• [Input material]:
= = = = = = =
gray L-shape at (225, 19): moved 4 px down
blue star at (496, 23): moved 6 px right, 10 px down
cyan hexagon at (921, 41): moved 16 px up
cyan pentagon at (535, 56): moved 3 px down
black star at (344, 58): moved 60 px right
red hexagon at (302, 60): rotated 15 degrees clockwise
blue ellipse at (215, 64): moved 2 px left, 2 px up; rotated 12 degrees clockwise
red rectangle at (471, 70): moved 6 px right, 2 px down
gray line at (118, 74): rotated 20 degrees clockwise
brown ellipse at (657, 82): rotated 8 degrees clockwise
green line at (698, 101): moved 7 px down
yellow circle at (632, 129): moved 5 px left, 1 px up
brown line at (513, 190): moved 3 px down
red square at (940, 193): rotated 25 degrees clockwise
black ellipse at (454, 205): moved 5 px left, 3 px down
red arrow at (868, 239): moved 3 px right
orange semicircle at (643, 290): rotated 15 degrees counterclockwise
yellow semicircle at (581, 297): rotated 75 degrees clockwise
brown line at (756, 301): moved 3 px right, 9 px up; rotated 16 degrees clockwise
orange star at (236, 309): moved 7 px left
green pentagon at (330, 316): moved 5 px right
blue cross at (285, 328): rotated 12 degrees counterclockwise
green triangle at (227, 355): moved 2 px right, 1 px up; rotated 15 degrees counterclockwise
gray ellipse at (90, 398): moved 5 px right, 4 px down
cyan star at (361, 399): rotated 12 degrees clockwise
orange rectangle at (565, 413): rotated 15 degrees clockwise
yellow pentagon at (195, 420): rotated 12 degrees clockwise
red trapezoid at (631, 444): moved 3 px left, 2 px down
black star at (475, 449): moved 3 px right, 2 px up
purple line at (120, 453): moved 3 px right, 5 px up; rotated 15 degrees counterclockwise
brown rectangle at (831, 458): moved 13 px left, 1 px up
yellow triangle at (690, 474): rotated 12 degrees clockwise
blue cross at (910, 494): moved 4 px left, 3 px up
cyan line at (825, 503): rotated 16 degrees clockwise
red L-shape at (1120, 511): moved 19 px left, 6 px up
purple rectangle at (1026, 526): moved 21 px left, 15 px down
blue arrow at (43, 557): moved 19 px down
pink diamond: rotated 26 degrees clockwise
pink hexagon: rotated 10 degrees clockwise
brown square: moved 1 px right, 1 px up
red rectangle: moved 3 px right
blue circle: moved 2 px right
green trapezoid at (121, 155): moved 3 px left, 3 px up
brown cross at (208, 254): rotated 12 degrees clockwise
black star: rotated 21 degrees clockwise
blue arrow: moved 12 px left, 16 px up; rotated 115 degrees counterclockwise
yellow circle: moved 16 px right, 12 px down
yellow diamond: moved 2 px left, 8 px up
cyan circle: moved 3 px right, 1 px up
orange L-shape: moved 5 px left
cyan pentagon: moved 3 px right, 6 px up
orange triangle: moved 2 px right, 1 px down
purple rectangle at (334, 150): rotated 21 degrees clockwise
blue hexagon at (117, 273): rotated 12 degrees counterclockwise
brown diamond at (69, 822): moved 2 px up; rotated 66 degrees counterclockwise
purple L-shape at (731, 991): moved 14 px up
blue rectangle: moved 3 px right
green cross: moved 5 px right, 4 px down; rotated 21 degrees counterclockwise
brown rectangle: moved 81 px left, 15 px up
= = = = = = =
Gather all lines of the records that include the word "square".

• [Reply]:
red square at (940, 193): rotated 25 degrees clockwise
brown square: moved 1 px right, 1 px up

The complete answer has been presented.